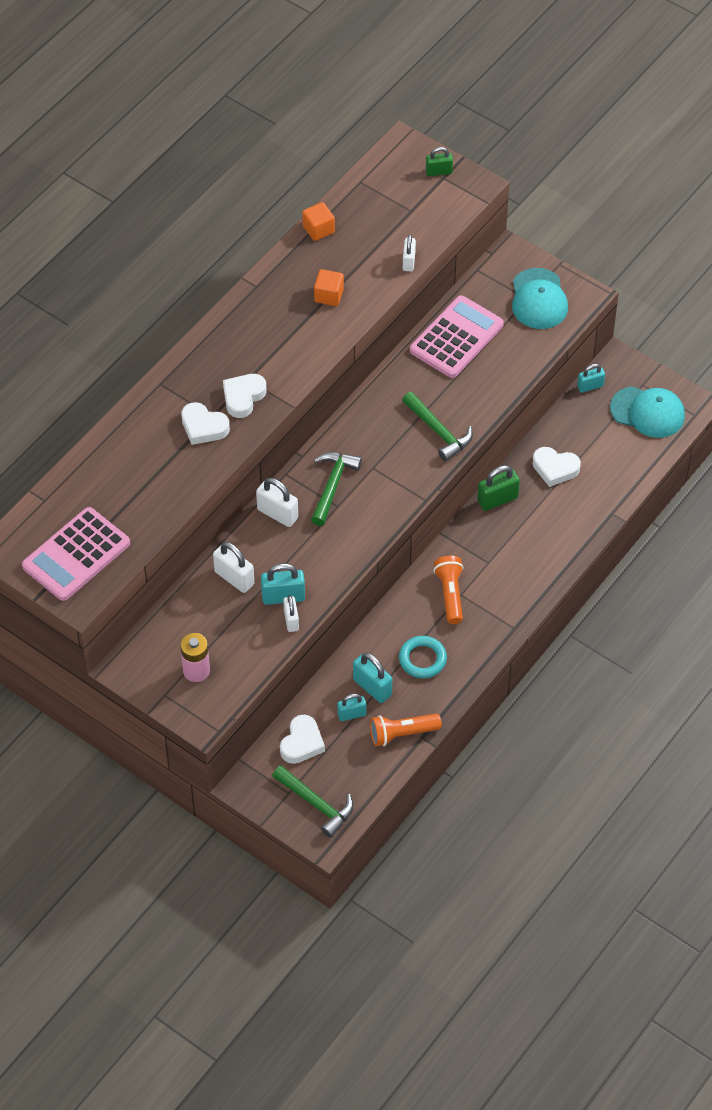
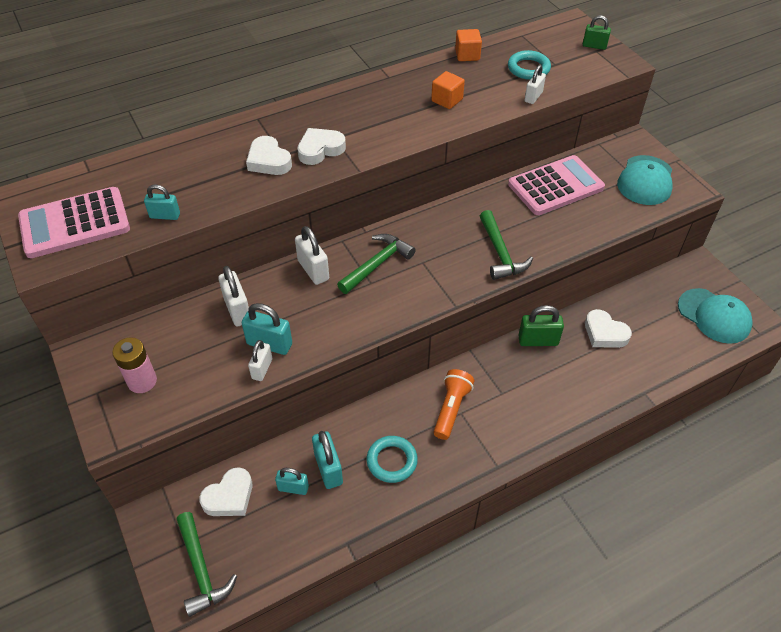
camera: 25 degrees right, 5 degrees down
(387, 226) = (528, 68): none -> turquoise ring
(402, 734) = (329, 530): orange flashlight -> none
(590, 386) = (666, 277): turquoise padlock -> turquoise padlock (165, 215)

· · · ·

## WHAT YOU WILL DO
Leave the images out and transcribe the remaining data above word for word.

## ANSWER AREA
camera: 25 degrees right, 5 degrees down
(387, 226) = (528, 68): none -> turquoise ring
(402, 734) = (329, 530): orange flashlight -> none
(590, 386) = (666, 277): turquoise padlock -> turquoise padlock (165, 215)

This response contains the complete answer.